[[ Task inputs, beginning ]]
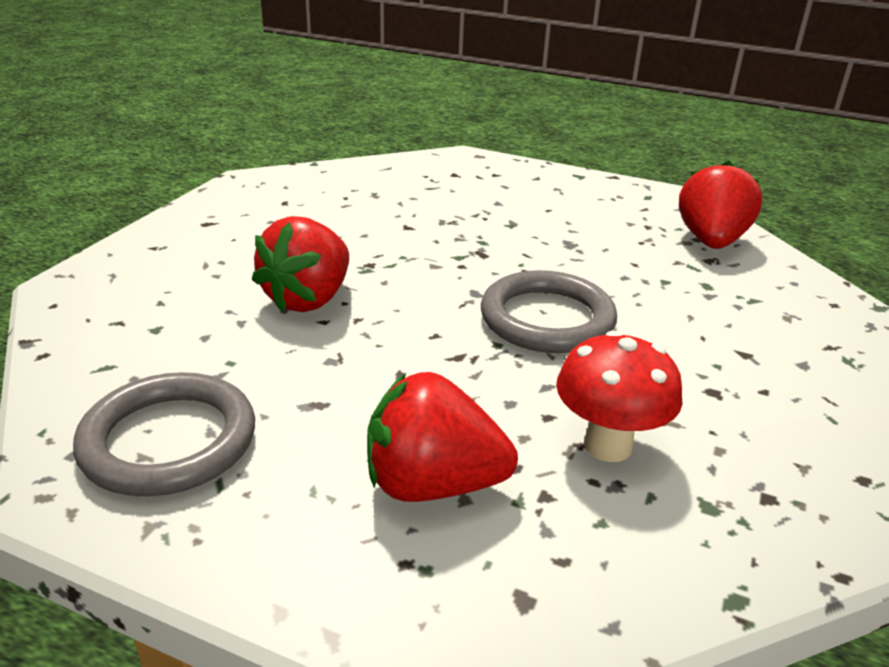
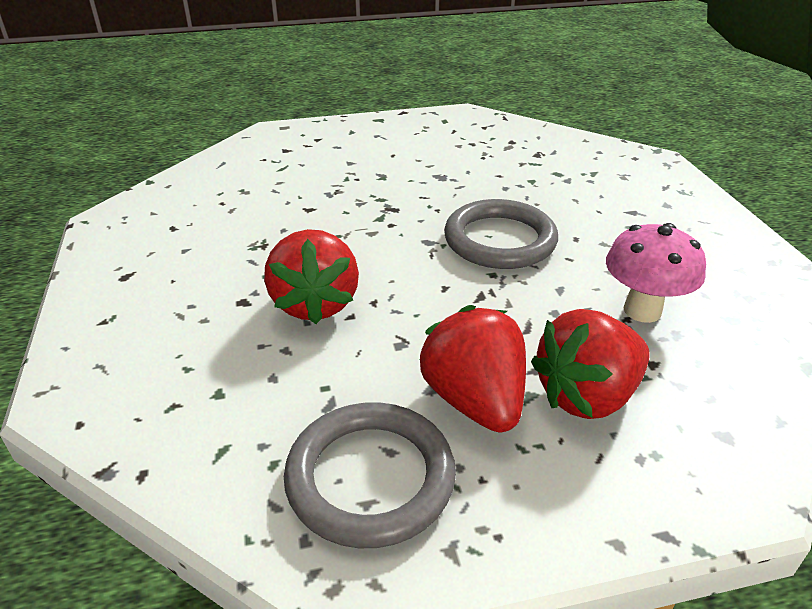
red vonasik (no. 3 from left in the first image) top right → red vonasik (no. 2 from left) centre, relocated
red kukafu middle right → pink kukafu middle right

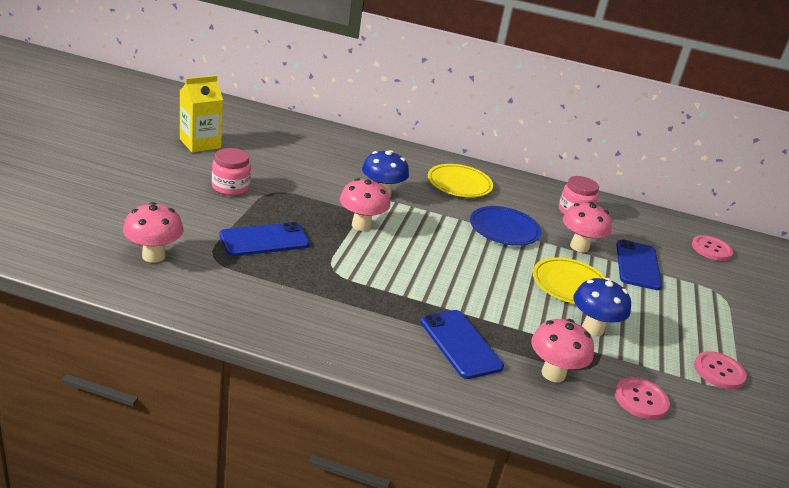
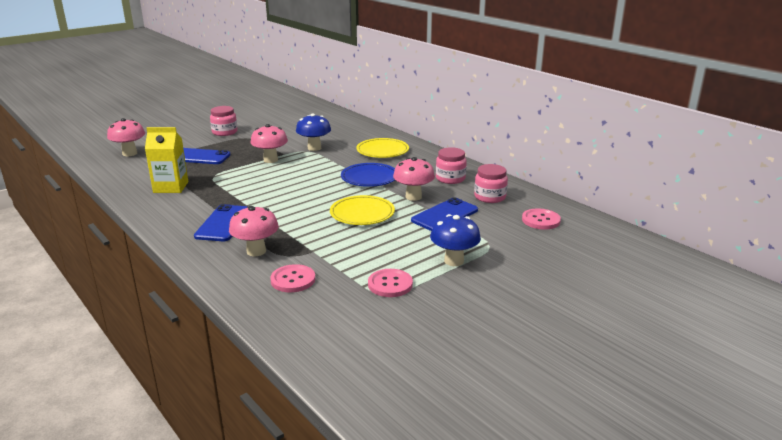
- → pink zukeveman (no. 3 from left) centre
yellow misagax top left → yellow misagax middle left, relocated
blue kukafu (no. 2 from left) middle right → blue kukafu (no. 2 from left) centre, relocated

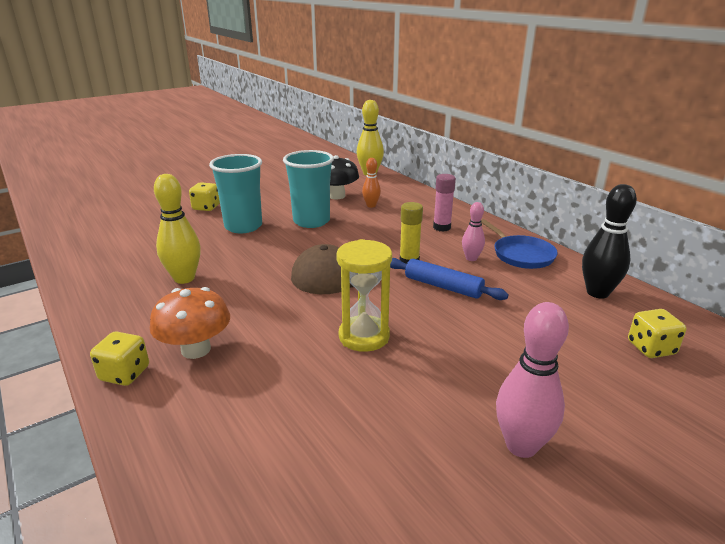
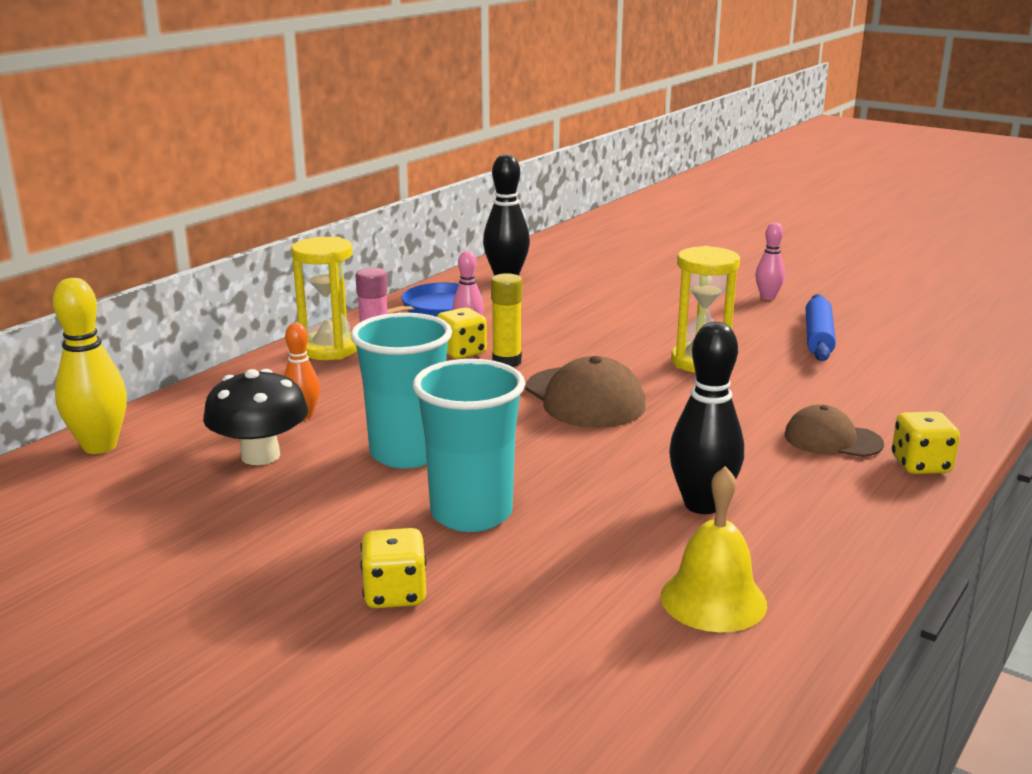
- → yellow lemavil (no. 1 from left) middle left
- → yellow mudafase bottom right
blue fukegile centre → blue fukegile middle right, relocated
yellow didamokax (no. 3 from left in the first image) middle right → yellow didamokax (no. 2 from left) centre, relocated
orange kukafu middle left → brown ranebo (no. 2 from left) middle right
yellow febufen (no. 1 from left) middle left → black febufen (no. 2 from left) middle right
pink febufen (no. 2 from left) bottom right → pink febufen (no. 2 from left) middle right, x0.59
[[ Task inputs, end ]]
* [Work instruction]: Your output should be the lines from the one with "yellow misagax top" through the end of the listing, copied exactly and with the pictures left out.

* [Answer below]:
yellow misagax top left → yellow misagax middle left, relocated
blue kukafu (no. 2 from left) middle right → blue kukafu (no. 2 from left) centre, relocated

- → yellow lemavil (no. 1 from left) middle left
- → yellow mudafase bottom right
blue fukegile centre → blue fukegile middle right, relocated
yellow didamokax (no. 3 from left in the first image) middle right → yellow didamokax (no. 2 from left) centre, relocated
orange kukafu middle left → brown ranebo (no. 2 from left) middle right
yellow febufen (no. 1 from left) middle left → black febufen (no. 2 from left) middle right
pink febufen (no. 2 from left) bottom right → pink febufen (no. 2 from left) middle right, x0.59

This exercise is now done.